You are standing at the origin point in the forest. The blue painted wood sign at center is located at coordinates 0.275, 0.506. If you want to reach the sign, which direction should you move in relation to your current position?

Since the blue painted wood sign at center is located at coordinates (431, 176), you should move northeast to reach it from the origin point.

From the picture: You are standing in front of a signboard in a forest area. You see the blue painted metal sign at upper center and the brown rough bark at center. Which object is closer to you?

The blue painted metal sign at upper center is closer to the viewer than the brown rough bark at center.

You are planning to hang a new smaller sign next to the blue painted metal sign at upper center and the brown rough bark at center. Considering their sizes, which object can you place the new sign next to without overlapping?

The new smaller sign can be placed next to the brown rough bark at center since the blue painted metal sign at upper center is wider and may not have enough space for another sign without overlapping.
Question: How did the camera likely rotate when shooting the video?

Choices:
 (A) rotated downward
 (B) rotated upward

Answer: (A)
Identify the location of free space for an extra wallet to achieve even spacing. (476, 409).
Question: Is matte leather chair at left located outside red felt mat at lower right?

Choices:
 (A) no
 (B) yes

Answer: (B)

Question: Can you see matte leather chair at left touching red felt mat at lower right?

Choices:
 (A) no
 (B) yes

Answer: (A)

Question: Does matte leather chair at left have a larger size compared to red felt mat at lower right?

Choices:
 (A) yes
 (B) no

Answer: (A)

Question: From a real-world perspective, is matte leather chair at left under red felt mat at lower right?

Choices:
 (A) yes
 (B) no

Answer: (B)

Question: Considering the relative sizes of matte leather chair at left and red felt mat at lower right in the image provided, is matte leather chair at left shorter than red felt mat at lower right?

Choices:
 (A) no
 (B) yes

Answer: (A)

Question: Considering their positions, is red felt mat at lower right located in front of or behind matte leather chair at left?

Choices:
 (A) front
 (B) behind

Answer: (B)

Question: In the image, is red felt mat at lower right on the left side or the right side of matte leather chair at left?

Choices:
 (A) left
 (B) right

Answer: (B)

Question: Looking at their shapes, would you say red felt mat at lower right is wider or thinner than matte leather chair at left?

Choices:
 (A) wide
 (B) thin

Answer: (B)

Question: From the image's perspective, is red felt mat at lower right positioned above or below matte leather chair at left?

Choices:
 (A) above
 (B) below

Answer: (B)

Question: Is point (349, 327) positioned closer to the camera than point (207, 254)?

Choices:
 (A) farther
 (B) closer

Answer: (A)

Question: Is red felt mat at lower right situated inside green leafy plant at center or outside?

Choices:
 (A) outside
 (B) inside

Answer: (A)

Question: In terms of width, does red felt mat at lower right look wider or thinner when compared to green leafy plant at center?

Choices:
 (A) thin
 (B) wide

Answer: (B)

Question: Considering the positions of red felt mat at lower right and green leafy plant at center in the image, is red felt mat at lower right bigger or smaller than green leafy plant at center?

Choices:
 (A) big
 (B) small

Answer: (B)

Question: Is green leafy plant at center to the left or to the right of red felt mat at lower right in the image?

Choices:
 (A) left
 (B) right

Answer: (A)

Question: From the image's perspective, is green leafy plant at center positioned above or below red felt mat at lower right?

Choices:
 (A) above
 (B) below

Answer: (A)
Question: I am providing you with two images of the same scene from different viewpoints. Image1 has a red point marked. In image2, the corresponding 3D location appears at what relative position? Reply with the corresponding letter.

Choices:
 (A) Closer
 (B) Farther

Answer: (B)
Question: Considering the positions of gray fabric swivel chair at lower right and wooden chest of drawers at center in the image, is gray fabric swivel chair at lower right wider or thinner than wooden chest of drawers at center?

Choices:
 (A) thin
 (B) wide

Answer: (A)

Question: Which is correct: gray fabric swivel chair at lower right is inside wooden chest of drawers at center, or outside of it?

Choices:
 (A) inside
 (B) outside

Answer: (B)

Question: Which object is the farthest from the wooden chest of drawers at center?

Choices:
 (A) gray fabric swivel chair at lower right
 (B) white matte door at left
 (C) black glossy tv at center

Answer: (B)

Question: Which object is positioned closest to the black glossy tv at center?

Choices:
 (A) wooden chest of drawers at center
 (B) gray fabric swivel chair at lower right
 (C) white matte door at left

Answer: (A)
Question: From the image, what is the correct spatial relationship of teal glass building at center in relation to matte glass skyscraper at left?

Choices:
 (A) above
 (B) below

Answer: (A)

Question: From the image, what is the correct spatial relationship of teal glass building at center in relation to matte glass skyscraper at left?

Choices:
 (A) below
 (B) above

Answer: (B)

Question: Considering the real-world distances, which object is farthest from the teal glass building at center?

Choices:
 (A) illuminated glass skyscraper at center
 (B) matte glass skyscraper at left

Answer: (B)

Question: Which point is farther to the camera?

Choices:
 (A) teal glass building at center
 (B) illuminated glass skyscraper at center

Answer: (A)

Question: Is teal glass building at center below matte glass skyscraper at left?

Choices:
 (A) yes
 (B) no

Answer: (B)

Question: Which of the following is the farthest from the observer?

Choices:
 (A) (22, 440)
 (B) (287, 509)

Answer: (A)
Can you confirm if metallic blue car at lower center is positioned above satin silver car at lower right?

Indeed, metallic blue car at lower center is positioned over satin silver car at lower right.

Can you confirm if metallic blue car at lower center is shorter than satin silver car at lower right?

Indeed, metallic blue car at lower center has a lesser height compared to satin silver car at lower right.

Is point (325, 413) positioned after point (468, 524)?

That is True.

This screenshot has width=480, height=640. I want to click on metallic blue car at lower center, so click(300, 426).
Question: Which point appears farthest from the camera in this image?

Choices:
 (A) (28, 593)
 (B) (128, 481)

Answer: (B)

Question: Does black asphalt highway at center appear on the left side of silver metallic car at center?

> WHAT YOU SHOULD DO: Return the records word for word from their first line through the line that contains "Since the blue painted wood", including that line.

> ANSWER TO THIS EXERCISE:
You are standing at the origin point in the forest. The blue painted wood sign at center is located at coordinates 0.275, 0.506. If you want to reach the sign, which direction should you move in relation to your current position?

Since the blue painted wood sign at center is located at coordinates (431, 176), you should move northeast to reach it from the origin point.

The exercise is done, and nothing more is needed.